[Study material — start]

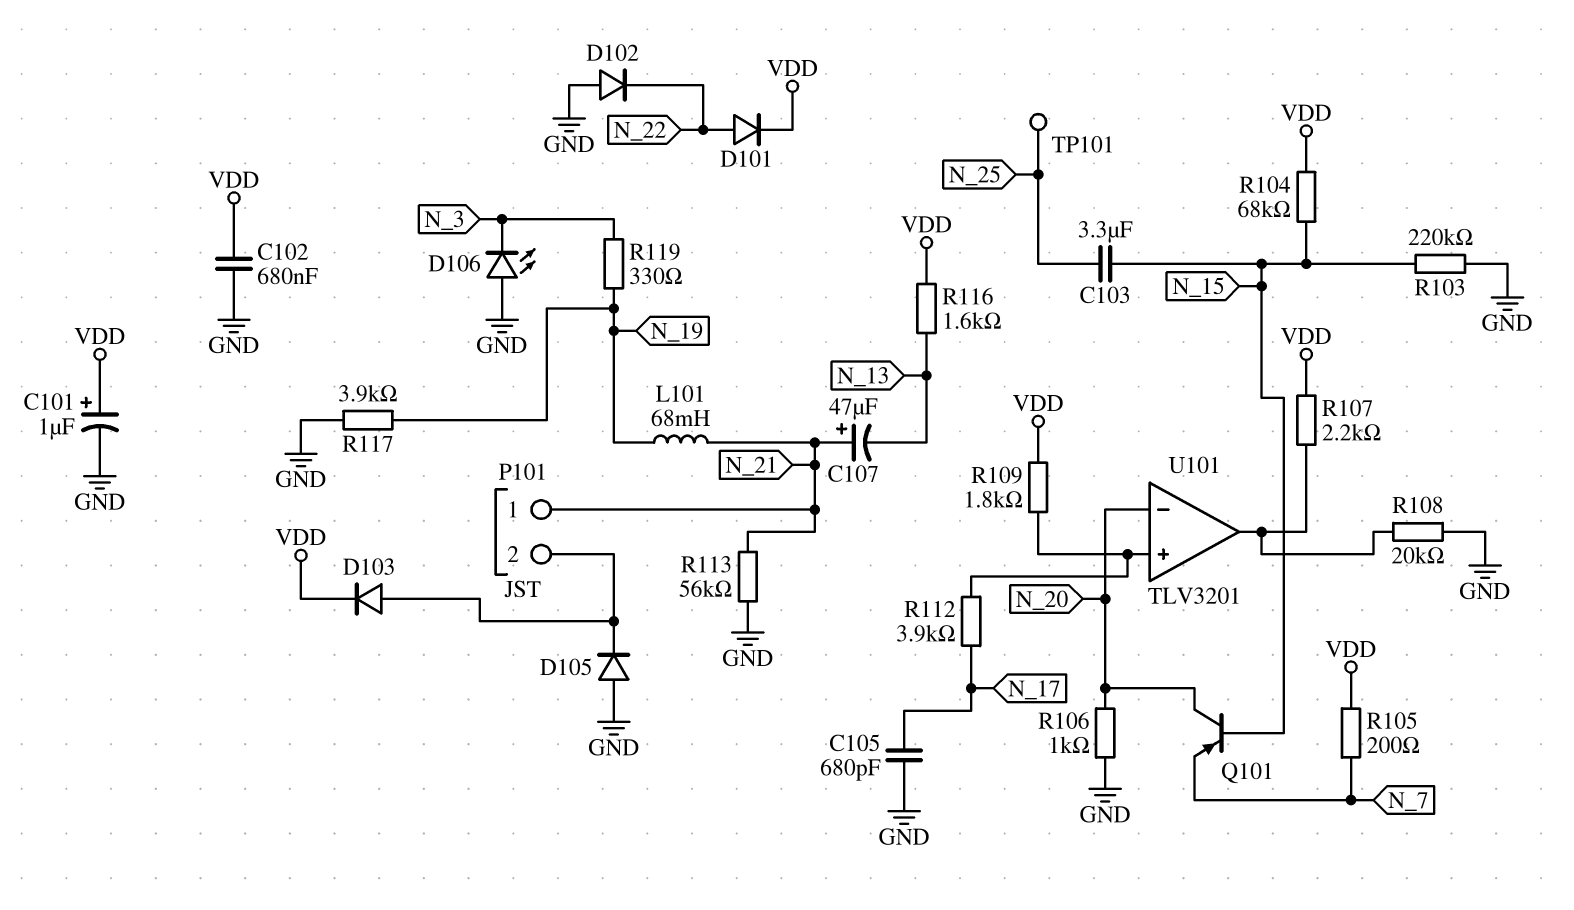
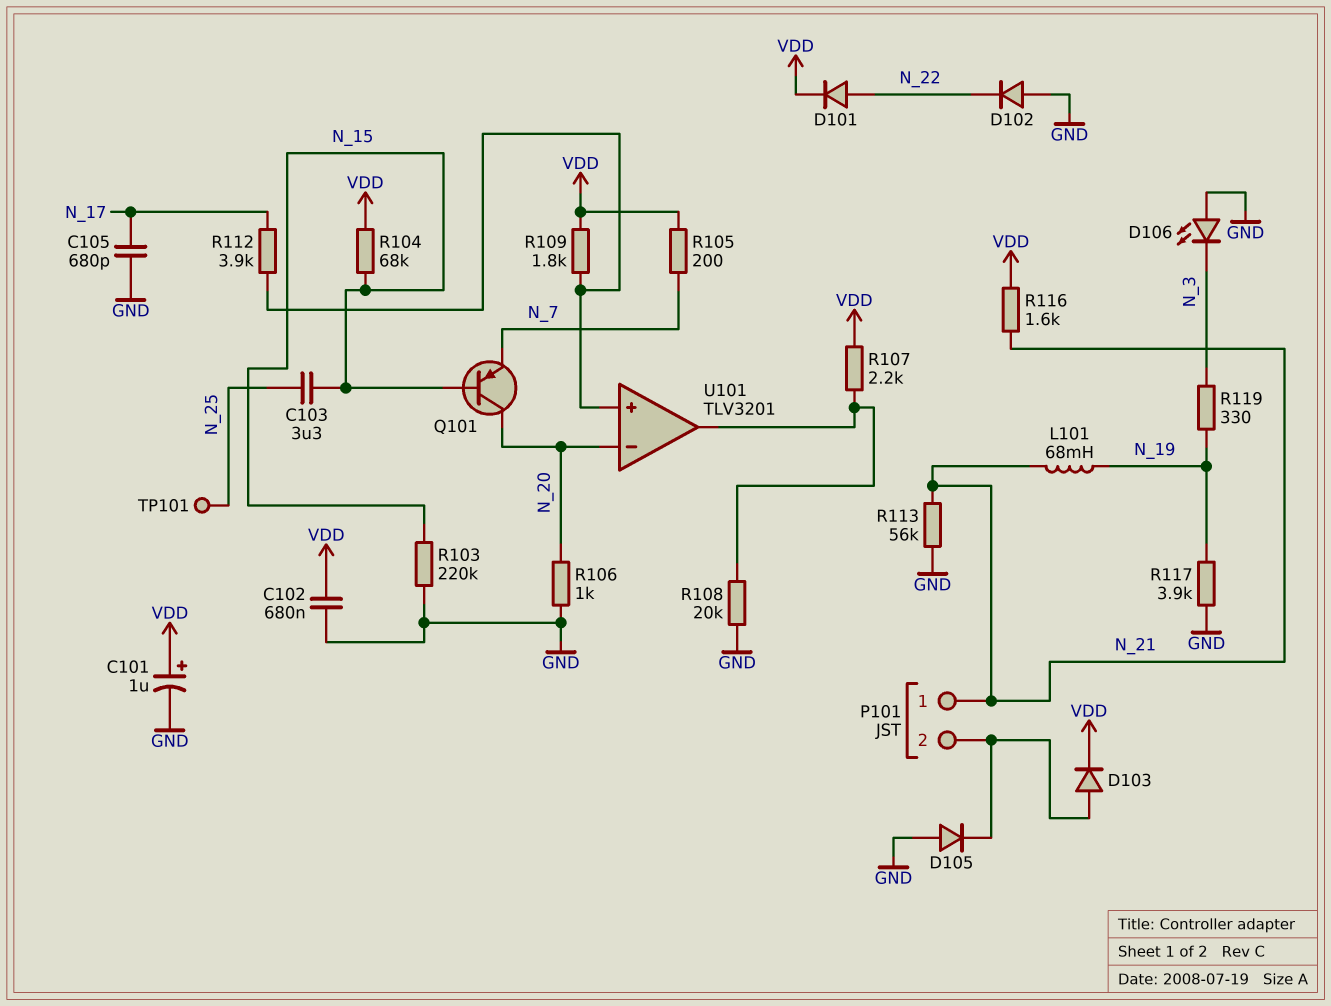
C107: 47uF (plus N_21, minus N_13) -> none
R116: 1.6k (N_13, VDD) -> 1.6k (N_21, VDD)

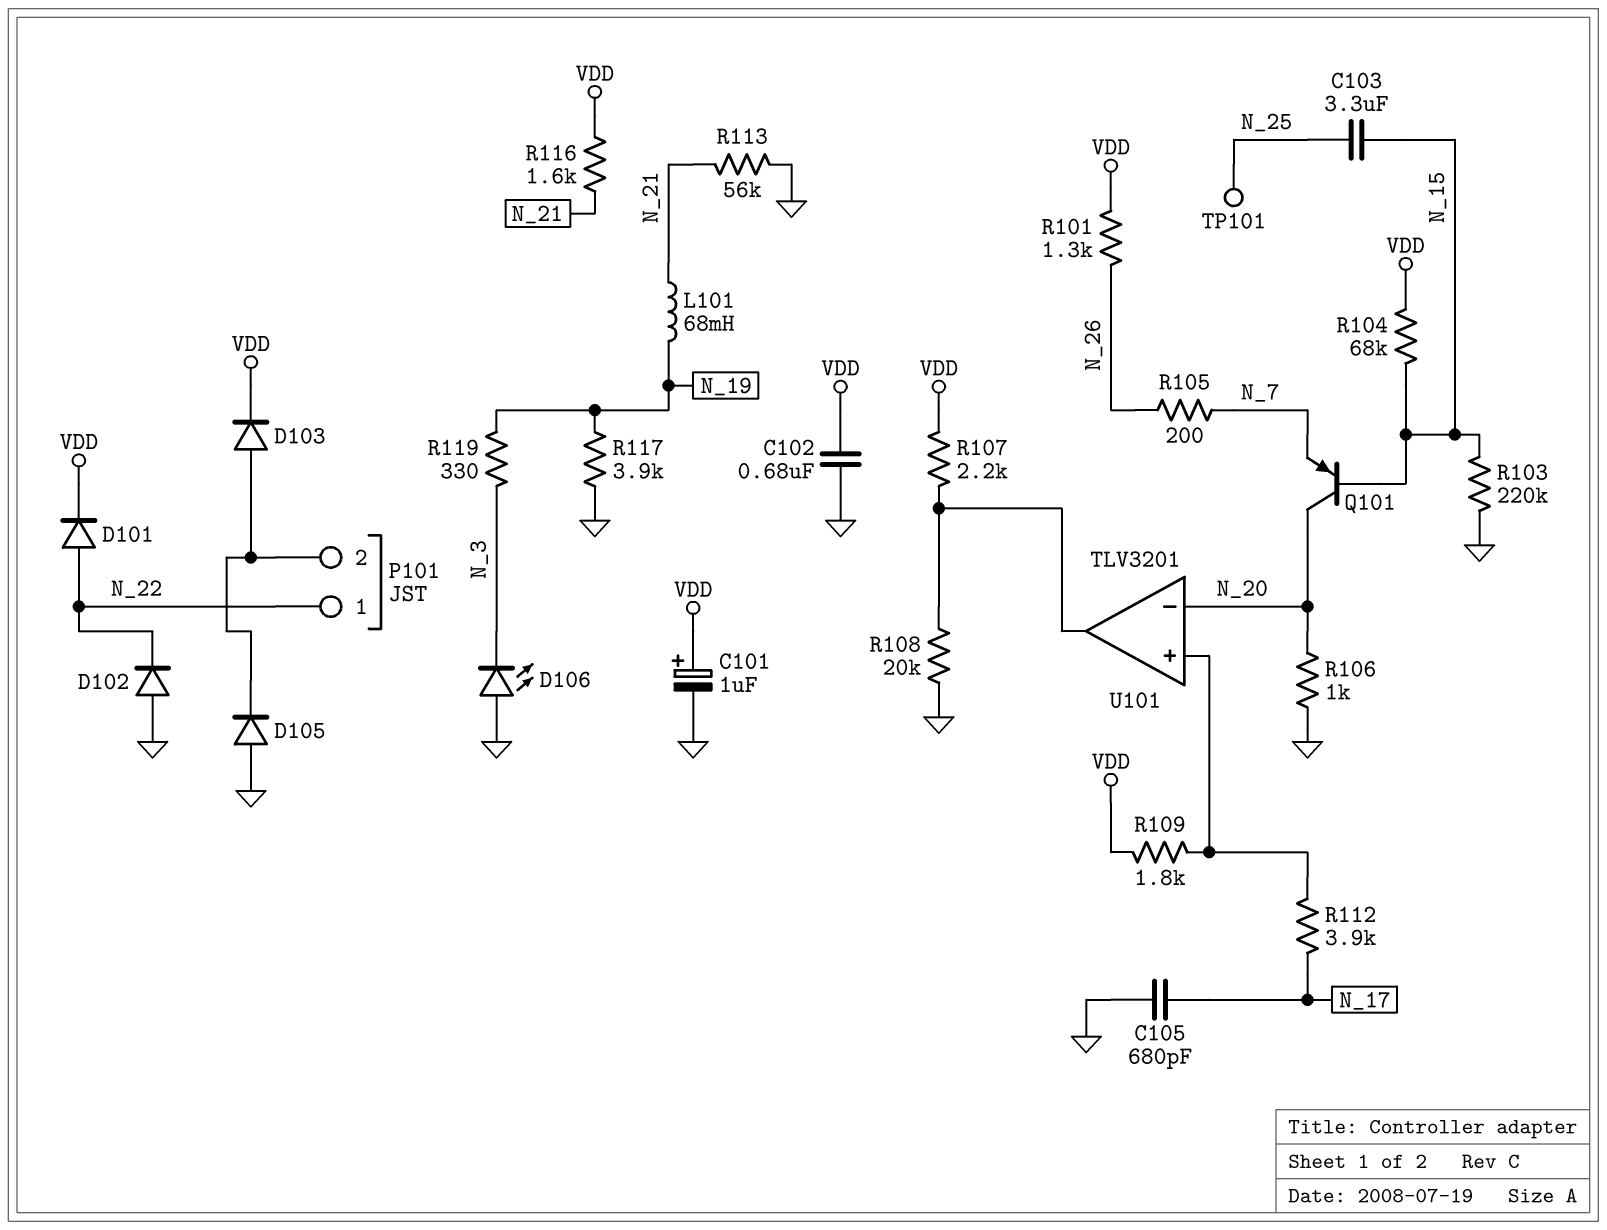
P101 pin 1: N_21 -> N_22
R101: none -> 1.3k (N_26, VDD)
R105: 200 (N_7, VDD) -> 200 (N_7, N_26)

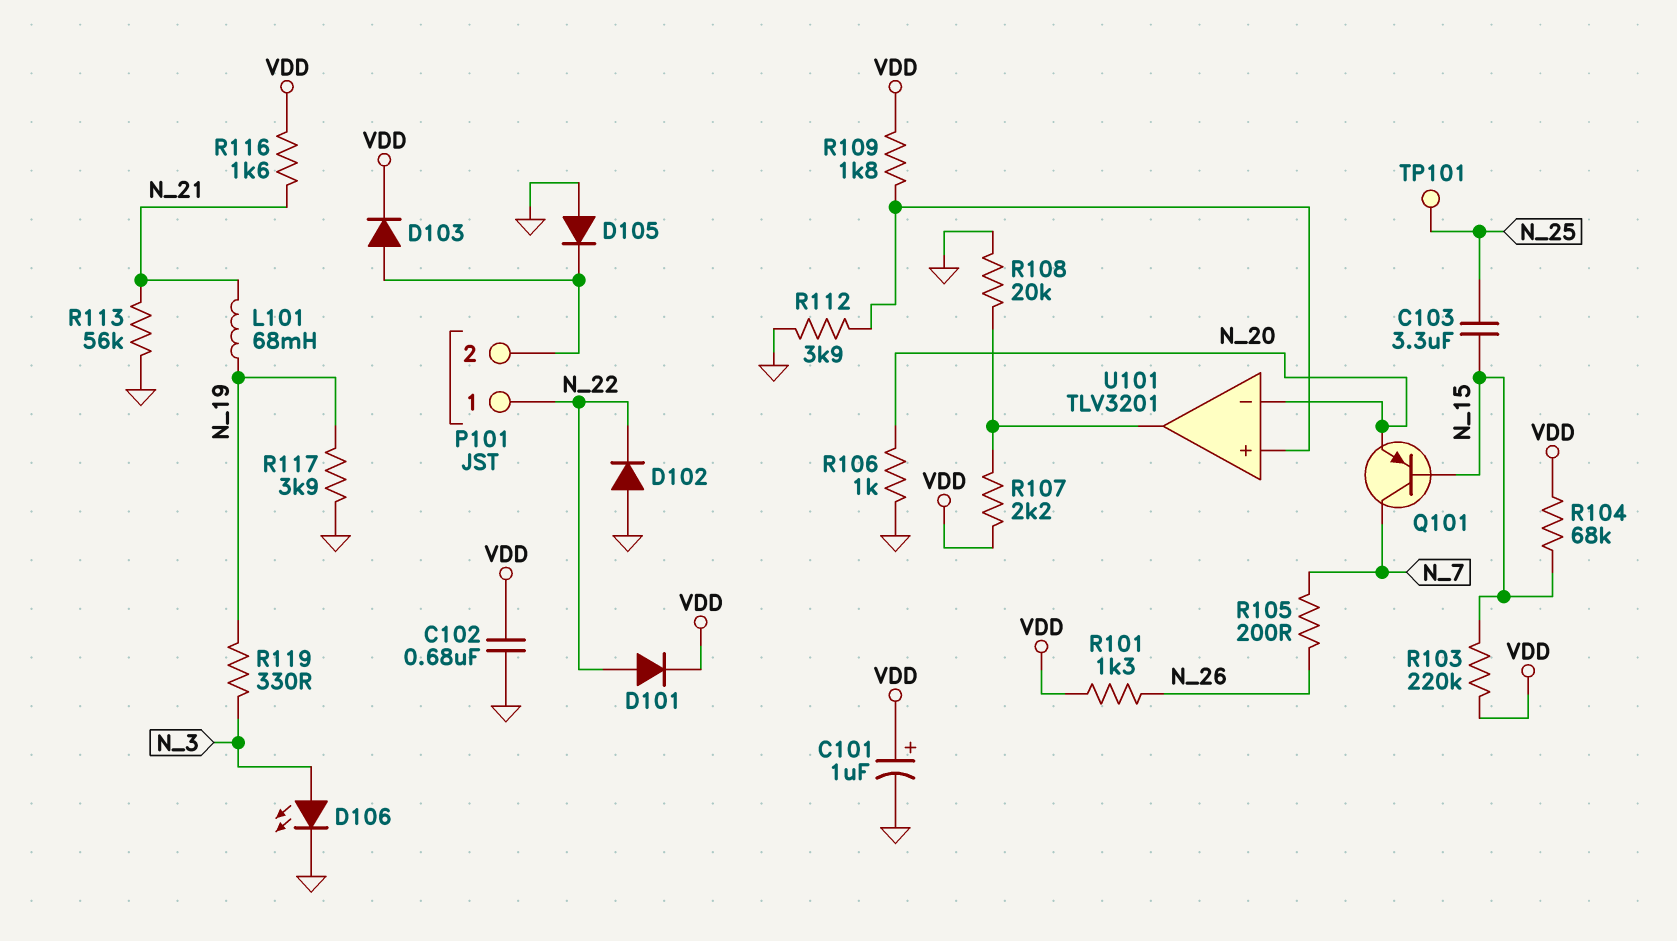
C105: 680pF (GND, N_17) -> none
D106: LED (A GND, K N_3) -> LED (A N_3, K GND)
Q101: PNP (B N_15, C N_20, E N_7) -> PNP (B N_15, C N_7, E N_20)
R103: 220k (GND, N_15) -> 220k (N_15, VDD)
R112: 3.9k (N_17, U101/in+) -> 3.9k (GND, U101/in+)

[Study material — finish]

### Task details
Write the entries above out again exactly, omitting each image.

### Output
C107: 47uF (plus N_21, minus N_13) -> none
R116: 1.6k (N_13, VDD) -> 1.6k (N_21, VDD)

P101 pin 1: N_21 -> N_22
R101: none -> 1.3k (N_26, VDD)
R105: 200 (N_7, VDD) -> 200 (N_7, N_26)

C105: 680pF (GND, N_17) -> none
D106: LED (A GND, K N_3) -> LED (A N_3, K GND)
Q101: PNP (B N_15, C N_20, E N_7) -> PNP (B N_15, C N_7, E N_20)
R103: 220k (GND, N_15) -> 220k (N_15, VDD)
R112: 3.9k (N_17, U101/in+) -> 3.9k (GND, U101/in+)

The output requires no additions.